TASK TO COMPLETE
Whenever "robot" occurs in a line of the material, list that line.
-- MATERIAL FOR THIS EXERCISE follows --
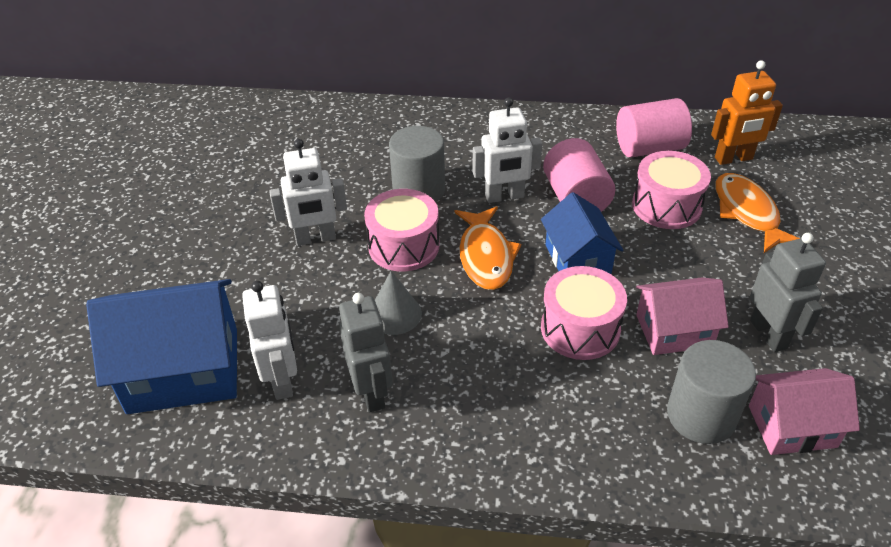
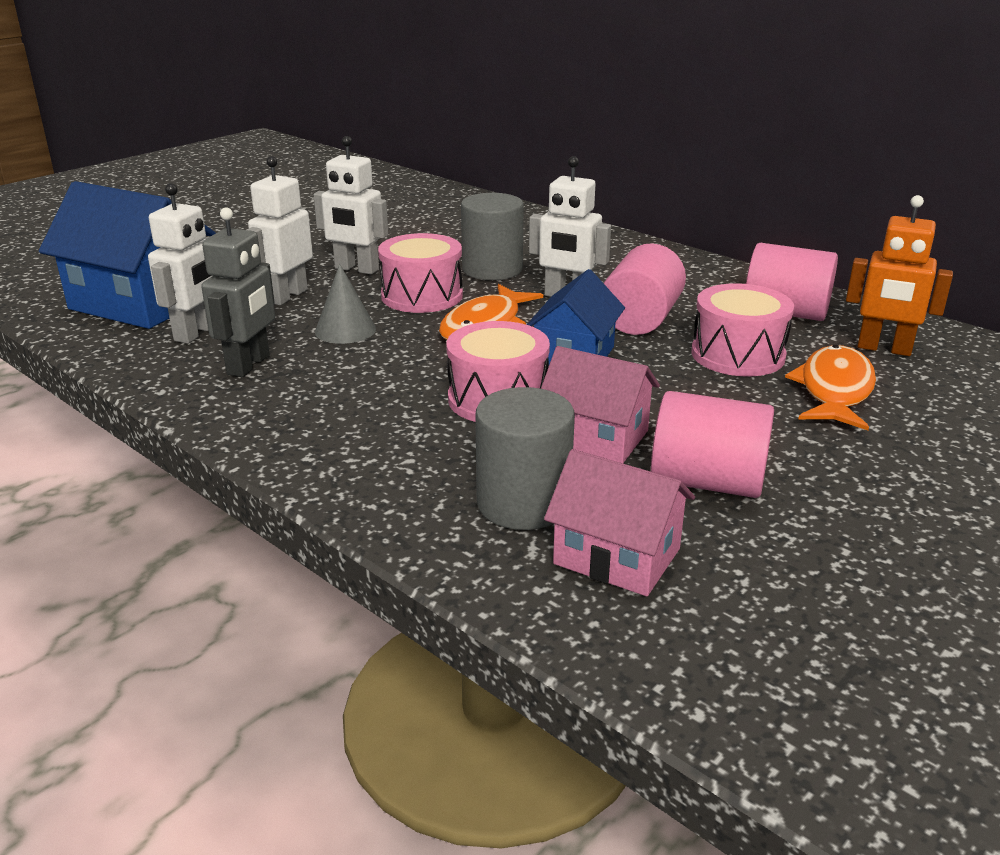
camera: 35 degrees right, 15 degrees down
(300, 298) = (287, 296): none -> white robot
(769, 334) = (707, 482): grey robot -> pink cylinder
-- MATERIAL FOR THIS EXERCISE concluded --
-- MATERIAL FOR THIS EXERCISE follows --
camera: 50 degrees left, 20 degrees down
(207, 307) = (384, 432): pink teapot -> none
-- MATERIAL FOR THIS EXERCISE concluded --
OUTPUT FOR THIS TASK
(300, 298) = (287, 296): none -> white robot
(769, 334) = (707, 482): grey robot -> pink cylinder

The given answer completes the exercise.